*** Opening of Dataset content ***
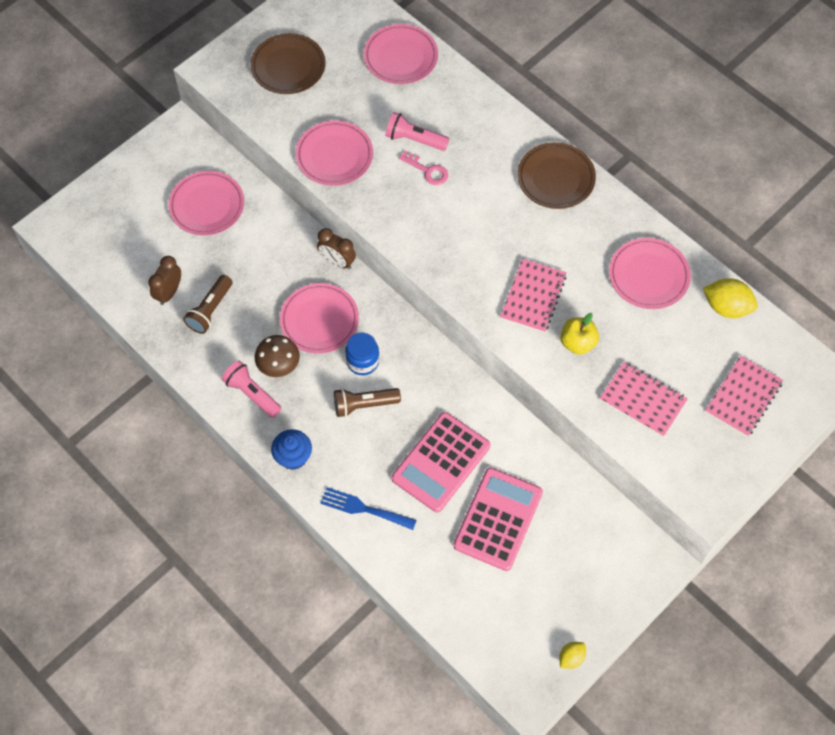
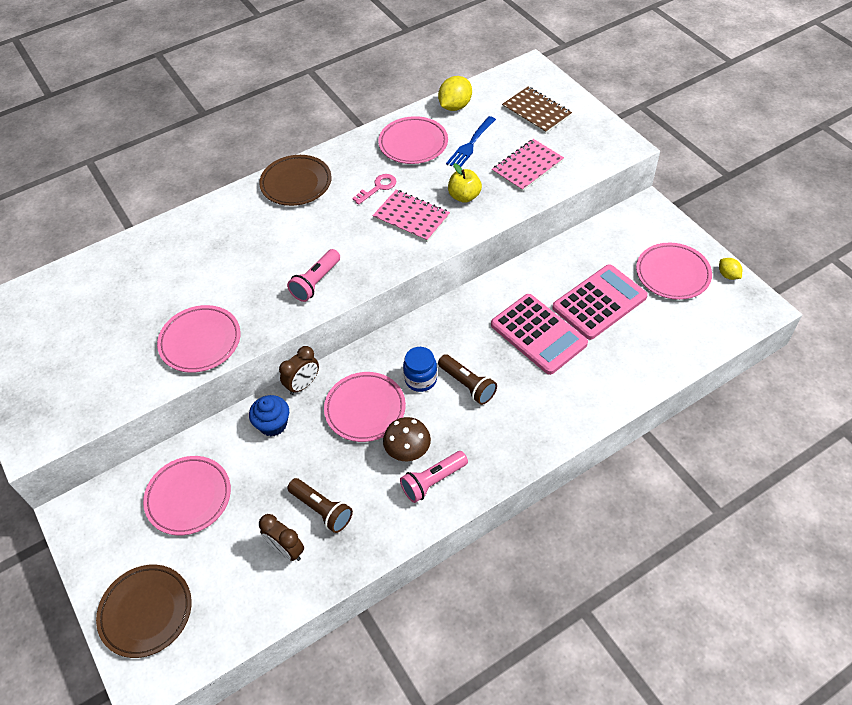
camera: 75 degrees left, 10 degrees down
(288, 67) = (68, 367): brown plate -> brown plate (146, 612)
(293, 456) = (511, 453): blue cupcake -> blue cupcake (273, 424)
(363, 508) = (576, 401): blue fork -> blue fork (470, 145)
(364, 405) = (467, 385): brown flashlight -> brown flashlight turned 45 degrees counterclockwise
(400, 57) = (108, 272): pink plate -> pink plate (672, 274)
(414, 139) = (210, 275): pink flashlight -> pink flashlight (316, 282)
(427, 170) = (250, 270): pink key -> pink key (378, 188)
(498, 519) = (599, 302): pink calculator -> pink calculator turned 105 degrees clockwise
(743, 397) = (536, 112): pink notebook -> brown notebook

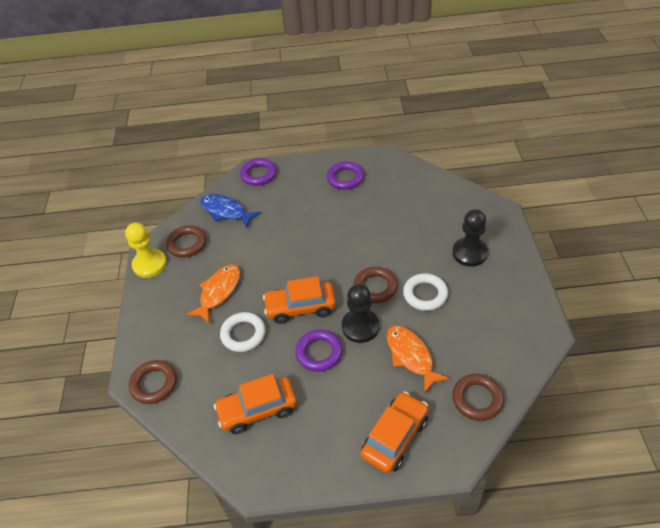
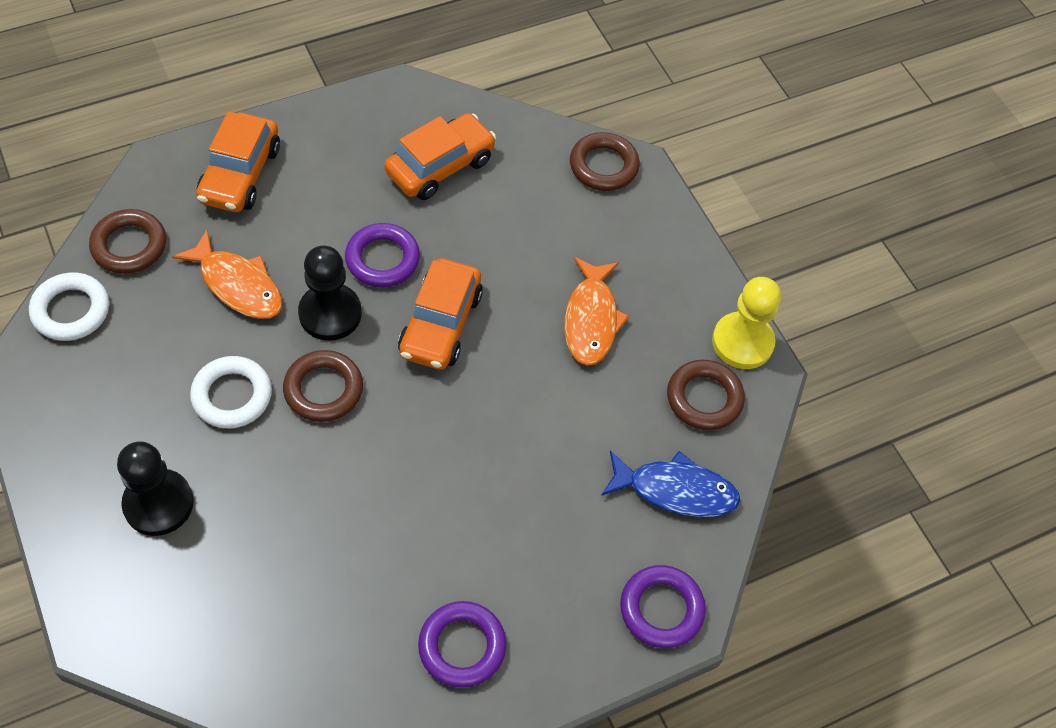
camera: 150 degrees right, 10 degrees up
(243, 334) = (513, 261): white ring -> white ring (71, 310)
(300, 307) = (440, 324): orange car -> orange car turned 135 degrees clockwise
*** Close of Dataset content ***
Beginning with the line holding "(743, 397) = (536, 112): pink", copy each line exactly through the end of the records above, and leave every picture out.

(743, 397) = (536, 112): pink notebook -> brown notebook

camera: 150 degrees right, 10 degrees up
(243, 334) = (513, 261): white ring -> white ring (71, 310)
(300, 307) = (440, 324): orange car -> orange car turned 135 degrees clockwise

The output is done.